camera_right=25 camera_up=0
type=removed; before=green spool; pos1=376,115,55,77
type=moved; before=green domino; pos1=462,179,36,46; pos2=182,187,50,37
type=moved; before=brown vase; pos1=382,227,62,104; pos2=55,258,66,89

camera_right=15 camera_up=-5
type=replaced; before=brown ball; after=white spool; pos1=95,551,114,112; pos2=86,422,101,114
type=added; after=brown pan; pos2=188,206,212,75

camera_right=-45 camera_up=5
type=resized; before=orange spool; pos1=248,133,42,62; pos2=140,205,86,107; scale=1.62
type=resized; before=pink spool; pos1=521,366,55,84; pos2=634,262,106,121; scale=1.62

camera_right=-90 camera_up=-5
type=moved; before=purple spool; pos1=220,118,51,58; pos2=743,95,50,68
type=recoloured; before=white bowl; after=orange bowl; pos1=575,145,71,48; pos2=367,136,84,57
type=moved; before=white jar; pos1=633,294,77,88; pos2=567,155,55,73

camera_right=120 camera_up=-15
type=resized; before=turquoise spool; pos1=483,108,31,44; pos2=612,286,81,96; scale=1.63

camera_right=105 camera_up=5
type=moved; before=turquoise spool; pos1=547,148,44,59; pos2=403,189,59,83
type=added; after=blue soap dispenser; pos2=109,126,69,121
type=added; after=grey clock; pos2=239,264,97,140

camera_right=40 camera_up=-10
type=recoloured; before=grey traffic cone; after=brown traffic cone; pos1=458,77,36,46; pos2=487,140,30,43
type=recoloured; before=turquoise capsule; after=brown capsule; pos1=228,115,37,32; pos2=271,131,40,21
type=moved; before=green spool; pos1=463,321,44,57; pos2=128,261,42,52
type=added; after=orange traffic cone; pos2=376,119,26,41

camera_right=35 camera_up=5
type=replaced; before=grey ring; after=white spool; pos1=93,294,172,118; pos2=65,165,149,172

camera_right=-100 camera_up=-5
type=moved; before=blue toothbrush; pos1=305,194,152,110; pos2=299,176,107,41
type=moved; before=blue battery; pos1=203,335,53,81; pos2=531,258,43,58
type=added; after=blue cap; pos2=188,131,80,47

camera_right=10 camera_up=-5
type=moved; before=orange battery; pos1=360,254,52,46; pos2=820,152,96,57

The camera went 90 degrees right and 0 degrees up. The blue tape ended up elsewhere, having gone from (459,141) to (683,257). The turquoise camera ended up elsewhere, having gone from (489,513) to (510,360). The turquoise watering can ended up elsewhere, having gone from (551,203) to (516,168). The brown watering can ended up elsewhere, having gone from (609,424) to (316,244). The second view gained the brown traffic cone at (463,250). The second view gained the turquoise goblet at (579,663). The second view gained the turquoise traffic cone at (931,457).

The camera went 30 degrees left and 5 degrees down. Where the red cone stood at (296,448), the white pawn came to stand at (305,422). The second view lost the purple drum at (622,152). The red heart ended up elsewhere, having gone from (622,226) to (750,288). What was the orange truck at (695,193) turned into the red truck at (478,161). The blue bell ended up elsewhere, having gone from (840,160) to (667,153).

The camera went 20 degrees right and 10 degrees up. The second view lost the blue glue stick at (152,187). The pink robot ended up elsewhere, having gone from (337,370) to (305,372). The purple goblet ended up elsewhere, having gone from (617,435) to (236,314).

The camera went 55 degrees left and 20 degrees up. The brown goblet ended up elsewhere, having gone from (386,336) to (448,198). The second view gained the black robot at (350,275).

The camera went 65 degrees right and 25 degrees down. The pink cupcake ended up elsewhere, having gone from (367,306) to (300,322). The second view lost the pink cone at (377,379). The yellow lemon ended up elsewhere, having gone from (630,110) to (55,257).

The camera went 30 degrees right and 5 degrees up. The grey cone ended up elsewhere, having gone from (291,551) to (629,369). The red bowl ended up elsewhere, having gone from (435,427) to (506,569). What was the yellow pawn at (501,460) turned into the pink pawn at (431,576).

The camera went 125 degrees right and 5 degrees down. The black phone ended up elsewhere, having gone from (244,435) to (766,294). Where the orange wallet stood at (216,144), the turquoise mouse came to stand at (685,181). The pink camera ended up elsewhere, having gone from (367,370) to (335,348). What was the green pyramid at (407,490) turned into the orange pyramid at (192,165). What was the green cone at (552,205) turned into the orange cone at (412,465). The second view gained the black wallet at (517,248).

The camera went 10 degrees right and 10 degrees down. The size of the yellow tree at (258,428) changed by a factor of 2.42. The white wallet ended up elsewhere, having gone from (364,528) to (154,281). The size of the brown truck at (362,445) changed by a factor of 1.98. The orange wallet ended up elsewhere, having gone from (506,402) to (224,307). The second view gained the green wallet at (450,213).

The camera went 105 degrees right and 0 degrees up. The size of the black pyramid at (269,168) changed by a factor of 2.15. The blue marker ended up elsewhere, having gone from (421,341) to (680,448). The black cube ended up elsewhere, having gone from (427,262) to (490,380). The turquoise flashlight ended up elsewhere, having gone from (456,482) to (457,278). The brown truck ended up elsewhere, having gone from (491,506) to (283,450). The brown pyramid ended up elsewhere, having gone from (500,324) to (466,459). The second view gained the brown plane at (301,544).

------------

_TASK GOAL_:
In the entries above, one line contains "type=removed; before=green spool;" and another contains "type=moved; before=green domino;". Reproduce exactly those two lines and the lines between them, nothing else.

_ANSWER_:
type=removed; before=green spool; pos1=376,115,55,77
type=moved; before=green domino; pos1=462,179,36,46; pos2=182,187,50,37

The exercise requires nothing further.